> [Dataset entries]:
----------------
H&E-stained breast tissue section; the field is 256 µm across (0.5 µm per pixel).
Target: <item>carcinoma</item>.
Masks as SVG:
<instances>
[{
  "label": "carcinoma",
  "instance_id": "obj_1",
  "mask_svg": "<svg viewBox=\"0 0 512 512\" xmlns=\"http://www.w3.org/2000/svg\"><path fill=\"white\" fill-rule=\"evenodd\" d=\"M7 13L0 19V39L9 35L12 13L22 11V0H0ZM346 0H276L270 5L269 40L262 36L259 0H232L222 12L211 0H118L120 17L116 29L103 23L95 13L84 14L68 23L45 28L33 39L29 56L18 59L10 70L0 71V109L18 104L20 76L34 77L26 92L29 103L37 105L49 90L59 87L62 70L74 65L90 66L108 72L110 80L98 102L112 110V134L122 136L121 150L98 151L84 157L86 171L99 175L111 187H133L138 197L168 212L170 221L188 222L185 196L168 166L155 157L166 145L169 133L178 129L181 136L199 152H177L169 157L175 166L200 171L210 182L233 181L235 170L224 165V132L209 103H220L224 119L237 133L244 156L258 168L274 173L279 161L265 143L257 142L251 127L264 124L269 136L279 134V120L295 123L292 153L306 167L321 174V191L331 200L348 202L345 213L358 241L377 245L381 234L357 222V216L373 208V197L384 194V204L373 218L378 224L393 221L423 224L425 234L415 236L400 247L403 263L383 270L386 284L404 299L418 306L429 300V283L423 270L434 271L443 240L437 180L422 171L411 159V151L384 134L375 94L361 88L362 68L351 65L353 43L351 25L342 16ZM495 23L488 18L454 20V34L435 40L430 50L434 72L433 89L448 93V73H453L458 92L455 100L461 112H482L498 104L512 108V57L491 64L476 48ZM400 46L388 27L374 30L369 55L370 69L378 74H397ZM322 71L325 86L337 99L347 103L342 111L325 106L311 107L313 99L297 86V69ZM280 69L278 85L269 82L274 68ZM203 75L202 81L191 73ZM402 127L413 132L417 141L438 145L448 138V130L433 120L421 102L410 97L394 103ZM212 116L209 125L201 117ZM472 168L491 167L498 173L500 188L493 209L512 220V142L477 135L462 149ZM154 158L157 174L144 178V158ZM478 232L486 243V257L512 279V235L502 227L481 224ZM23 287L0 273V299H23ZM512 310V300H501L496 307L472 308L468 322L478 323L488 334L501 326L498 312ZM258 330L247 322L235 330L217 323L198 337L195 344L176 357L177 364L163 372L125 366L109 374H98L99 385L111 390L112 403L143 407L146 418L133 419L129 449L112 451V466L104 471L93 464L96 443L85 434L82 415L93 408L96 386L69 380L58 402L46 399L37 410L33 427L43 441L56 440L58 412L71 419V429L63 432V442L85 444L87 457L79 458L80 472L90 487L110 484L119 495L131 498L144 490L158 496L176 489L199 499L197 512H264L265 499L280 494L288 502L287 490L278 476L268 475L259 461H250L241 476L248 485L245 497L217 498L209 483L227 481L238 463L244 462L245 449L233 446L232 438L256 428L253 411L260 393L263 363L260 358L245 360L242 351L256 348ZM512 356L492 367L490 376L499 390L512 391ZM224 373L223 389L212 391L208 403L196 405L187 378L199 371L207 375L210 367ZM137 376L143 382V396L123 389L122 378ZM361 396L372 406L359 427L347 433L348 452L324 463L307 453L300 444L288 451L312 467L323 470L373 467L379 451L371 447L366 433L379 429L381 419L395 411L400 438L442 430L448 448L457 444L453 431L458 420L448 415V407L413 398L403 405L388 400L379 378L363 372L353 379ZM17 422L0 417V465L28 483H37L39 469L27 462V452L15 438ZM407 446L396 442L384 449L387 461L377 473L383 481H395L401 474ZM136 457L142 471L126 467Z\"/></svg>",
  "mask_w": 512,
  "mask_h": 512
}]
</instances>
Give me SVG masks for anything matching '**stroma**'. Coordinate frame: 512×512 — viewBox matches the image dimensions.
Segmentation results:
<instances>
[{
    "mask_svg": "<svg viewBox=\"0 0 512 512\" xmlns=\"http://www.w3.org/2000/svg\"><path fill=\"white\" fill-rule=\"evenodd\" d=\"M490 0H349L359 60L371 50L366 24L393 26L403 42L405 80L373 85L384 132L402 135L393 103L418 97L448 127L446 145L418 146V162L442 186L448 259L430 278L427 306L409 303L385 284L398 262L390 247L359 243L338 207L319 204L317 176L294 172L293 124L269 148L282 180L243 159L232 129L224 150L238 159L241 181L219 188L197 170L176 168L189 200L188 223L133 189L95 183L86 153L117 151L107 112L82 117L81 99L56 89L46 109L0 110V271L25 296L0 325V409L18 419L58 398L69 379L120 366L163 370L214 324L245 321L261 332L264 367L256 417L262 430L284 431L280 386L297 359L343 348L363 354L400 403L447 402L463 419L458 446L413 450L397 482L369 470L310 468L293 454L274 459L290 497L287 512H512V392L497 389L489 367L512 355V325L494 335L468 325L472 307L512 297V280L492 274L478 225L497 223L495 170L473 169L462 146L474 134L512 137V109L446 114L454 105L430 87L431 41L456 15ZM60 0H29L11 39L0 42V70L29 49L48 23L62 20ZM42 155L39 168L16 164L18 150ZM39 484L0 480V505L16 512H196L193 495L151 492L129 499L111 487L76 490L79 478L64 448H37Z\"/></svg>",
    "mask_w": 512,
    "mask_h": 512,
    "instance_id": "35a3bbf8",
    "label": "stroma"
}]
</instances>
----------------
> [REQUEST]:
Pick out the lines that have the word "stroma". Copy them all.

> [EXERCISE RESPONSE]:
Give me SVG masks for anything matching '**stroma**'. Coordinate frame: 512×512 — viewBox matches the image dimensions.
    "label": "stroma"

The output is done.